INFORMATION PROVIDED:
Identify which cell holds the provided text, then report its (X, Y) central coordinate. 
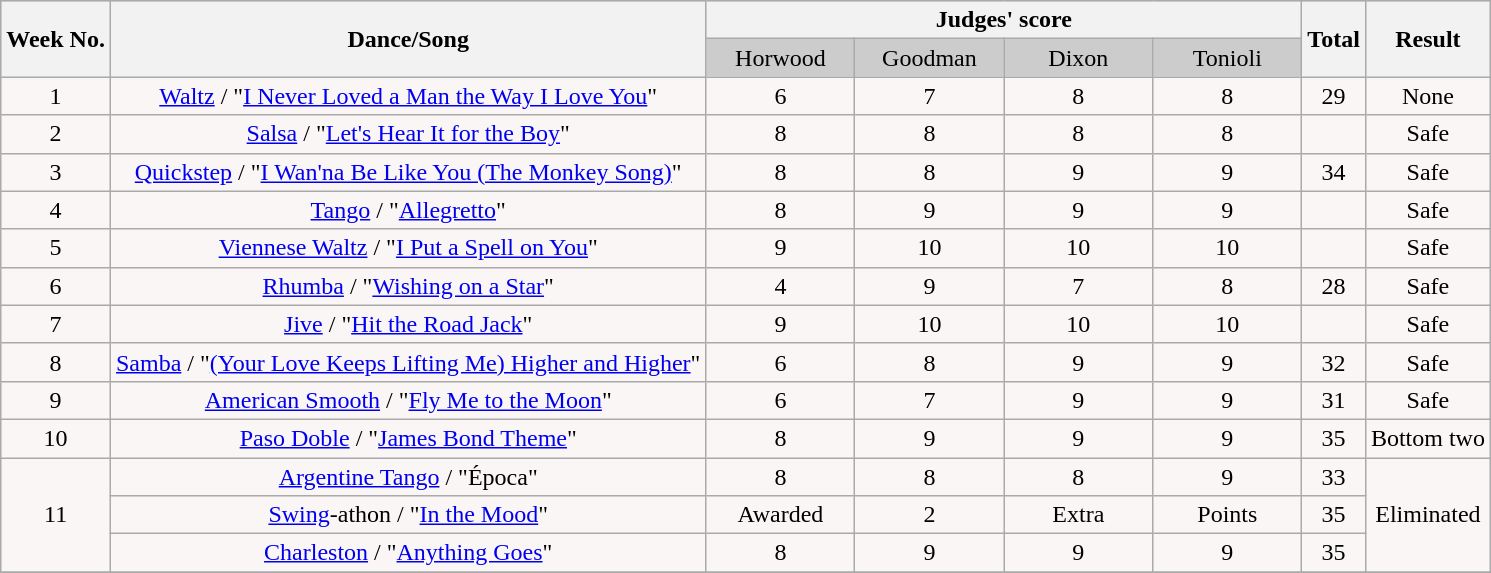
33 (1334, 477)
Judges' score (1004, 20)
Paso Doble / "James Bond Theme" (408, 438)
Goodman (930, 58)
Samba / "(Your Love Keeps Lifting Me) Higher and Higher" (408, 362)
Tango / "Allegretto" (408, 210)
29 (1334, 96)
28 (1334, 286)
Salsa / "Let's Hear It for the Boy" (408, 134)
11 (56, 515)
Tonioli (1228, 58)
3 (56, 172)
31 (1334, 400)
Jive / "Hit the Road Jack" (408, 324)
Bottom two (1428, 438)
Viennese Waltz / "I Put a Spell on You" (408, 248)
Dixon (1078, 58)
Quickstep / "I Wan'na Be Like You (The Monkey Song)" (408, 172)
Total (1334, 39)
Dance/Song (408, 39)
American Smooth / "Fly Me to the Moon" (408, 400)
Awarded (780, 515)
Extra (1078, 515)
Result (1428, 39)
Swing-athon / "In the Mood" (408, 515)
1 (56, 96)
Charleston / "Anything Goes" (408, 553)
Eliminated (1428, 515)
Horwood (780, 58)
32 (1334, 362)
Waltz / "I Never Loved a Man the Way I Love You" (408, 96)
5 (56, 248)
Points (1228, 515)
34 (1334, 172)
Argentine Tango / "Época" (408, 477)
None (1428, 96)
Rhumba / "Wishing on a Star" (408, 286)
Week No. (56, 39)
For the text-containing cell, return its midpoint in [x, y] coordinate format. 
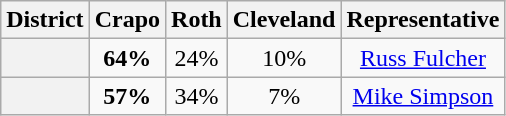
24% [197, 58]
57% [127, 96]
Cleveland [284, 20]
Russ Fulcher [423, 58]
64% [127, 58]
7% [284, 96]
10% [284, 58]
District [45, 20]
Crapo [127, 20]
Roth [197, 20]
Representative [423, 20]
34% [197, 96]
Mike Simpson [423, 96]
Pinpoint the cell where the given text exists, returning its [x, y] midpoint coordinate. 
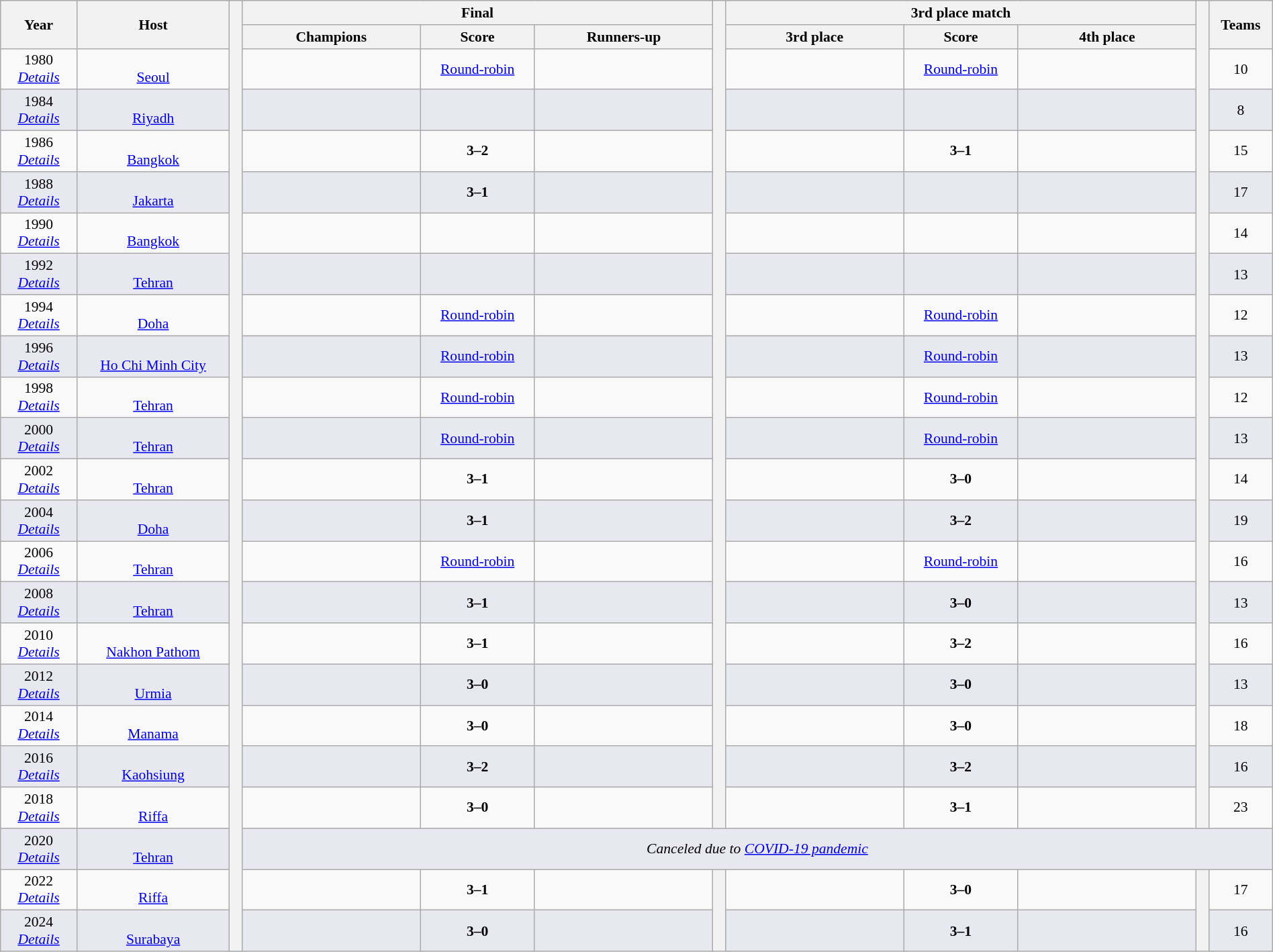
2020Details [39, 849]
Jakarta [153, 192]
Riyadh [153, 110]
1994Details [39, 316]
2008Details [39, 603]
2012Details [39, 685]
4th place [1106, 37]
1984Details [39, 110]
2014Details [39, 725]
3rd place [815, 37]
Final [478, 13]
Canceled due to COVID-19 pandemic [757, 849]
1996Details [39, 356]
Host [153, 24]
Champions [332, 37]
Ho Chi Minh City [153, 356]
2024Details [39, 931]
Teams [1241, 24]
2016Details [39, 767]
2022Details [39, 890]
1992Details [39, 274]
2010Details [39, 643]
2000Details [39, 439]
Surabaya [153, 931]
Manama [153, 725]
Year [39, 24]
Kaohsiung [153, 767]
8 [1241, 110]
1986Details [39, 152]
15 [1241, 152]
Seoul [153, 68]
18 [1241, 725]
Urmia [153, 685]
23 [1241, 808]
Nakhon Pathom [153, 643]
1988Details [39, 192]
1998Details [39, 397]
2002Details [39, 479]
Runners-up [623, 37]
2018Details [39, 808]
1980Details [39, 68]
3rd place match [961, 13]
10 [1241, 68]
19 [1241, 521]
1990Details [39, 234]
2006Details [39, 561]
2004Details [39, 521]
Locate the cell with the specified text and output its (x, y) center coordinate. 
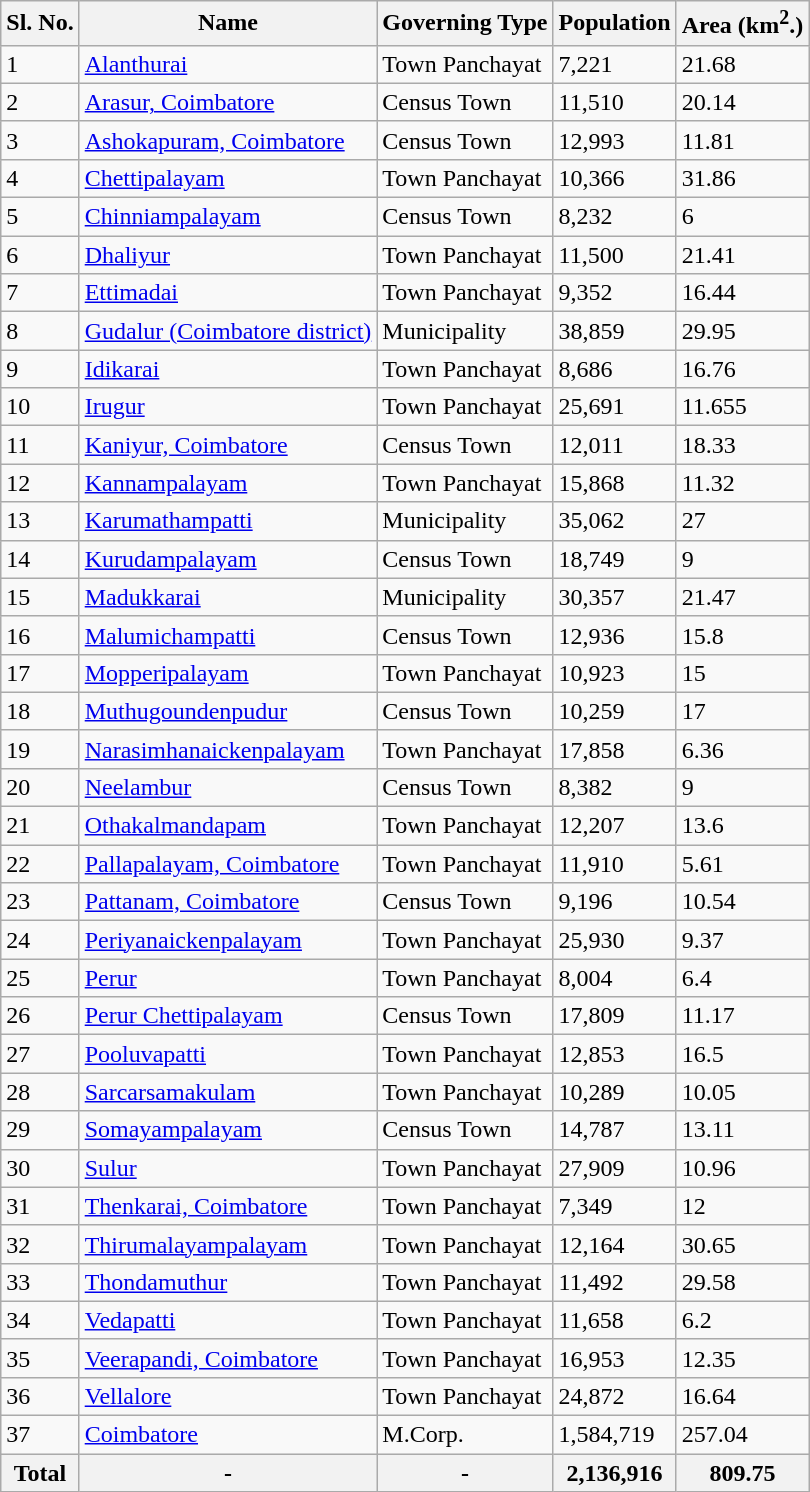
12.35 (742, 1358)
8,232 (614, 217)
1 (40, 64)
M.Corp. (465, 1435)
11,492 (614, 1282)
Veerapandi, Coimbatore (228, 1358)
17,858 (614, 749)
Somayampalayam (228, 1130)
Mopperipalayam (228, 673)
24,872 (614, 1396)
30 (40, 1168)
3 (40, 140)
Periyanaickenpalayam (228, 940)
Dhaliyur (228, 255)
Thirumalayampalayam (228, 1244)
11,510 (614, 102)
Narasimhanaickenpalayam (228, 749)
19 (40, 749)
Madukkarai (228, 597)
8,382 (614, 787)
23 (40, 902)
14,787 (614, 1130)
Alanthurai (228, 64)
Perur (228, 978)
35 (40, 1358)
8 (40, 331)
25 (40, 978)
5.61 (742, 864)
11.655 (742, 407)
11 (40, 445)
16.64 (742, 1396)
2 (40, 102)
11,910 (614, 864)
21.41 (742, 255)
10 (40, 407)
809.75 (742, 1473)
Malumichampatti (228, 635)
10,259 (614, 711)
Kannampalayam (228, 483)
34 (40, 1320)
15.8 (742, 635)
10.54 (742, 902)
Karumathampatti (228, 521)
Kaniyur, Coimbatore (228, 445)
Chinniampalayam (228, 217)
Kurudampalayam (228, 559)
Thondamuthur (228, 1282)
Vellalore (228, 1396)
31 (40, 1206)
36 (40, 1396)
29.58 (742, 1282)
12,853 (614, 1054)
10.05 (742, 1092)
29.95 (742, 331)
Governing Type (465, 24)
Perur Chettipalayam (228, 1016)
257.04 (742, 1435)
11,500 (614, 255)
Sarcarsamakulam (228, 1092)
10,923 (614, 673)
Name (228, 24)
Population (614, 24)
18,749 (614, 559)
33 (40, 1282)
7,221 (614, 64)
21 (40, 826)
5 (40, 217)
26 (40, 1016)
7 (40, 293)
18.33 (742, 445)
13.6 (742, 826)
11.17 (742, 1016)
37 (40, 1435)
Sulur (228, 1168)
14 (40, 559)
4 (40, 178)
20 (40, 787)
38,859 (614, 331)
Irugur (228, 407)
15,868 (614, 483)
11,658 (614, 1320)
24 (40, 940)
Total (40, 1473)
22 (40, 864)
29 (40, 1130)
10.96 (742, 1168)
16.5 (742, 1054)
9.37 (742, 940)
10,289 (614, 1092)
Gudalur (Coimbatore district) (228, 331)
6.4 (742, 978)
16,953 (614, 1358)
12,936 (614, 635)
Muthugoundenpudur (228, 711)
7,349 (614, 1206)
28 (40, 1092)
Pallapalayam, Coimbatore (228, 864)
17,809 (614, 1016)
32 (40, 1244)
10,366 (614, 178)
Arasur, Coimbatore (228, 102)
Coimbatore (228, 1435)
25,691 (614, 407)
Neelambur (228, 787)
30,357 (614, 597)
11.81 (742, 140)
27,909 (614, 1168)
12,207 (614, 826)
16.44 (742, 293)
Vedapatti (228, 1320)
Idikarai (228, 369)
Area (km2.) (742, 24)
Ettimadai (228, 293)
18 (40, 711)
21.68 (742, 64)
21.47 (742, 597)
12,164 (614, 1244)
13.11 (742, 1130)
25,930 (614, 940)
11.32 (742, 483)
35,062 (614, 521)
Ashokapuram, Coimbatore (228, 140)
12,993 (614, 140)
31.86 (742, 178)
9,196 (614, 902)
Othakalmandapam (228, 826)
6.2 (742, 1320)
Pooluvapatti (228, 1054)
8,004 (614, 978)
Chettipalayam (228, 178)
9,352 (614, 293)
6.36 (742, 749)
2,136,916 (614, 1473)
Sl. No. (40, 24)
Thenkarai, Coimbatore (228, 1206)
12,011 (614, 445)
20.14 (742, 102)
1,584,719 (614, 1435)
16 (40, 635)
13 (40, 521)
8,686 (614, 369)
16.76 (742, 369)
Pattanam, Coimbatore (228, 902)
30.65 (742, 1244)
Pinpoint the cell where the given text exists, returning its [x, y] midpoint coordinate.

TASK PROMPT: Express every line of the entries above as a Markdown table with two columns, "Index" and "Content". Number the rows in order, skip blank lines, and leave out the pictures.

RESPONSE TO THE TASK:
| Index | Content |
|---|---|
| 1 | Identify which cell holds the provided text, then report its (X, Y) central coordinate.  |
| 2 | 33 (1334, 477) |
| 3 | Judges' score (1004, 20) |
| 4 | Paso Doble / "James Bond Theme" (408, 438) |
| 5 | Goodman (930, 58) |
| 6 | Samba / "(Your Love Keeps Lifting Me) Higher and Higher" (408, 362) |
| 7 | Tango / "Allegretto" (408, 210) |
| 8 | 29 (1334, 96) |
| 9 | 28 (1334, 286) |
| 10 | Salsa / "Let's Hear It for the Boy" (408, 134) |
| 11 | 11 (56, 515) |
| 12 | Tonioli (1228, 58) |
| 13 | 3 (56, 172) |
| 14 | 31 (1334, 400) |
| 15 | Jive / "Hit the Road Jack" (408, 324) |
| 16 | Bottom two (1428, 438) |
| 17 | Viennese Waltz / "I Put a Spell on You" (408, 248) |
| 18 | Dixon (1078, 58) |
| 19 | Quickstep / "I Wan'na Be Like You (The Monkey Song)" (408, 172) |
| 20 | Total (1334, 39) |
| 21 | Dance/Song (408, 39) |
| 22 | American Smooth / "Fly Me to the Moon" (408, 400) |
| 23 | Awarded (780, 515) |
| 24 | Extra (1078, 515) |
| 25 | Result (1428, 39) |
| 26 | Swing-athon / "In the Mood" (408, 515) |
| 27 | 1 (56, 96) |
| 28 | Charleston / "Anything Goes" (408, 553) |
| 29 | Eliminated (1428, 515) |
| 30 | Horwood (780, 58) |
| 31 | 32 (1334, 362) |
| 32 | Waltz / "I Never Loved a Man the Way I Love You" (408, 96) |
| 33 | 5 (56, 248) |
| 34 | Points (1228, 515) |
| 35 | 34 (1334, 172) |
| 36 | Argentine Tango / "Época" (408, 477) |
| 37 | None (1428, 96) |
| 38 | Rhumba / "Wishing on a Star" (408, 286) |
| 39 | Week No. (56, 39) |
| 40 | For the text-containing cell, return its midpoint in [x, y] coordinate format.  |
| 41 | 24% [197, 58] |
| 42 | 57% [127, 96] |
| 43 | Cleveland [284, 20] |
| 44 | Russ Fulcher [423, 58] |
| 45 | 64% [127, 58] |
| 46 | 7% [284, 96] |
| 47 | 10% [284, 58] |
| 48 | District [45, 20] |
| 49 | Crapo [127, 20] |
| 50 | Roth [197, 20] |
| 51 | Representative [423, 20] |
| 52 | 34% [197, 96] |
| 53 | Mike Simpson [423, 96] |
| 54 | Pinpoint the cell where the given text exists, returning its [x, y] midpoint coordinate.  |
| 55 | 2020Details [39, 849] |
| 56 | Jakarta [153, 192] |
| 57 | Riyadh [153, 110] |
| 58 | 1994Details [39, 316] |
| 59 | 2008Details [39, 603] |
| 60 | 2012Details [39, 685] |
| 61 | 4th place [1106, 37] |
| 62 | 1984Details [39, 110] |
| 63 | 2014Details [39, 725] |
| 64 | 3rd place [815, 37] |
| 65 | Final [478, 13] |
| 66 | Canceled due to COVID-19 pandemic [757, 849] |
| 67 | 1996Details [39, 356] |
| 68 | Host [153, 24] |
| 69 | Champions [332, 37] |
| 70 | Ho Chi Minh City [153, 356] |
| 71 | 2024Details [39, 931] |
| 72 | Teams [1241, 24] |
| 73 | 2016Details [39, 767] |
| 74 | 2022Details [39, 890] |
| 75 | 1992Details [39, 274] |
| 76 | 2010Details [39, 643] |
| 77 | 2000Details [39, 439] |
| 78 | Surabaya [153, 931] |
| 79 | Manama [153, 725] |
| 80 | Year [39, 24] |
| 81 | Kaohsiung [153, 767] |
| 82 | 8 [1241, 110] |
| 83 | 1986Details [39, 152] |
| 84 | 15 [1241, 152] |
| 85 | Seoul [153, 68] |
| 86 | 18 [1241, 725] |
| 87 | Urmia [153, 685] |
| 88 | 23 [1241, 808] |
| 89 | Nakhon Pathom [153, 643] |
| 90 | 1988Details [39, 192] |
| 91 | 1998Details [39, 397] |
| 92 | 2002Details [39, 479] |
| 93 | Runners-up [623, 37] |
| 94 | 2018Details [39, 808] |
| 95 | 1980Details [39, 68] |
| 96 | 3rd place match [961, 13] |
| 97 | 10 [1241, 68] |
| 98 | 19 [1241, 521] |
| 99 | 1990Details [39, 234] |
| 100 | 2006Details [39, 561] |
| 101 | 2004Details [39, 521] |
| 102 | Locate the cell with the specified text and output its (x, y) center coordinate.  |
| 103 | 12.35 (742, 1358) |
| 104 | 8,232 (614, 217) |
| 105 | 1 (40, 64) |
| 106 | M.Corp. (465, 1435) |
| 107 | 11,492 (614, 1282) |
| 108 | Veerapandi, Coimbatore (228, 1358) |
| 109 | 17,858 (614, 749) |
| 110 | Somayampalayam (228, 1130) |
| 111 | Mopperipalayam (228, 673) |
| 112 | 24,872 (614, 1396) |
| 113 | 30 (40, 1168) |
| 114 | 3 (40, 140) |
| 115 | Periyanaickenpalayam (228, 940) |
| 116 | Dhaliyur (228, 255) |
| 117 | Thirumalayampalayam (228, 1244) |
| 118 | 11,510 (614, 102) |
| 119 | Narasimhanaickenpalayam (228, 749) |
| 120 | 19 (40, 749) |
| 121 | Madukkarai (228, 597) |
| 122 | 8,382 (614, 787) |
| 123 | 23 (40, 902) |
| 124 | 14,787 (614, 1130) |
| 125 | Alanthurai (228, 64) |
| 126 | Perur (228, 978) |
| 127 | 35 (40, 1358) |
| 128 | 8 (40, 331) |
| 129 | 25 (40, 978) |
| 130 | 5.61 (742, 864) |
| 131 | 11.655 (742, 407) |
| 132 | 11 (40, 445) |
| 133 | 16.64 (742, 1396) |
| 134 | 2 (40, 102) |
| 135 | 11,910 (614, 864) |
| 136 | 21.41 (742, 255) |
| 137 | 10 (40, 407) |
| 138 | 809.75 (742, 1473) |
| 139 | Malumichampatti (228, 635) |
| 140 | 10,259 (614, 711) |
| 141 | Kannampalayam (228, 483) |
| 142 | 34 (40, 1320) |
| 143 | 15.8 (742, 635) |
| 144 | 10.54 (742, 902) |
| 145 | Karumathampatti (228, 521) |
| 146 | Kaniyur, Coimbatore (228, 445) |
| 147 | Chinniampalayam (228, 217) |
| 148 | Kurudampalayam (228, 559) |
| 149 | Thondamuthur (228, 1282) |
| 150 | Vellalore (228, 1396) |
| 151 | 31 (40, 1206) |
| 152 | 36 (40, 1396) |
| 153 | 29.58 (742, 1282) |
| 154 | 12,853 (614, 1054) |
| 155 | 10.05 (742, 1092) |
| 156 | 29.95 (742, 331) |
| 157 | Governing Type (465, 24) |
| 158 | Perur Chettipalayam (228, 1016) |
| 159 | 257.04 (742, 1435) |
| 160 | 11,500 (614, 255) |
| 161 | Sarcarsamakulam (228, 1092) |
| 162 | 10,923 (614, 673) |
| 163 | Name (228, 24) |
| 164 | Population (614, 24) |
| 165 | 18,749 (614, 559) |
| 166 | 33 (40, 1282) |
| 167 | 7,221 (614, 64) |
| 168 | 21 (40, 826) |
| 169 | 5 (40, 217) |
| 170 | 26 (40, 1016) |
| 171 | 7 (40, 293) |
| 172 | 18.33 (742, 445) |
| 173 | 13.6 (742, 826) |
| 174 | 11.17 (742, 1016) |
| 175 | 37 (40, 1435) |
| 176 | Sulur (228, 1168) |
| 177 | 14 (40, 559) |
| 178 | 4 (40, 178) |
| 179 | 20 (40, 787) |
| 180 | 38,859 (614, 331) |
| 181 | Irugur (228, 407) |
| 182 | 15,868 (614, 483) |
| 183 | 11,658 (614, 1320) |
| 184 | 24 (40, 940) |
| 185 | Total (40, 1473) |
| 186 | 22 (40, 864) |
| 187 | 29 (40, 1130) |
| 188 | 10.96 (742, 1168) |
| 189 | 16.5 (742, 1054) |
| 190 | 9.37 (742, 940) |
| 191 | 10,289 (614, 1092) |
| 192 | Gudalur (Coimbatore district) (228, 331) |
| 193 | 6.4 (742, 978) |
| 194 | 16,953 (614, 1358) |
| 195 | 12,936 (614, 635) |
| 196 | Muthugoundenpudur (228, 711) |
| 197 | 7,349 (614, 1206) |
| 198 | 28 (40, 1092) |
| 199 | Pallapalayam, Coimbatore (228, 864) |
| 200 | 17,809 (614, 1016) |
| 201 | 32 (40, 1244) |
| 202 | 10,366 (614, 178) |
| 203 | Arasur, Coimbatore (228, 102) |
| 204 | Coimbatore (228, 1435) |
| 205 | 25,691 (614, 407) |
| 206 | Neelambur (228, 787) |
| 207 | 30,357 (614, 597) |
| 208 | 11.81 (742, 140) |
| 209 | 27,909 (614, 1168) |
| 210 | 12,207 (614, 826) |
| 211 | 16.44 (742, 293) |
| 212 | Vedapatti (228, 1320) |
| 213 | Idikarai (228, 369) |
| 214 | Area (km2.) (742, 24) |
| 215 | Ettimadai (228, 293) |
| 216 | 18 (40, 711) |
| 217 | 21.68 (742, 64) |
| 218 | 21.47 (742, 597) |
| 219 | 12,164 (614, 1244) |
| 220 | 13.11 (742, 1130) |
| 221 | 25,930 (614, 940) |
| 222 | 11.32 (742, 483) |
| 223 | 35,062 (614, 521) |
| 224 | Ashokapuram, Coimbatore (228, 140) |
| 225 | 12,993 (614, 140) |
| 226 | 31.86 (742, 178) |
| 227 | 9,196 (614, 902) |
| 228 | Othakalmandapam (228, 826) |
| 229 | 6.2 (742, 1320) |
| 230 | Pooluvapatti (228, 1054) |
| 231 | 8,004 (614, 978) |
| 232 | Chettipalayam (228, 178) |
| 233 | 9,352 (614, 293) |
| 234 | 6.36 (742, 749) |
| 235 | 2,136,916 (614, 1473) |
| 236 | Sl. No. (40, 24) |
| 237 | Thenkarai, Coimbatore (228, 1206) |
| 238 | 12,011 (614, 445) |
| 239 | 20.14 (742, 102) |
| 240 | 1,584,719 (614, 1435) |
| 241 | 16 (40, 635) |
| 242 | 13 (40, 521) |
| 243 | 8,686 (614, 369) |
| 244 | 16.76 (742, 369) |
| 245 | Pattanam, Coimbatore (228, 902) |
| 246 | 30.65 (742, 1244) |
| 247 | Pinpoint the cell where the given text exists, returning its [x, y] midpoint coordinate. |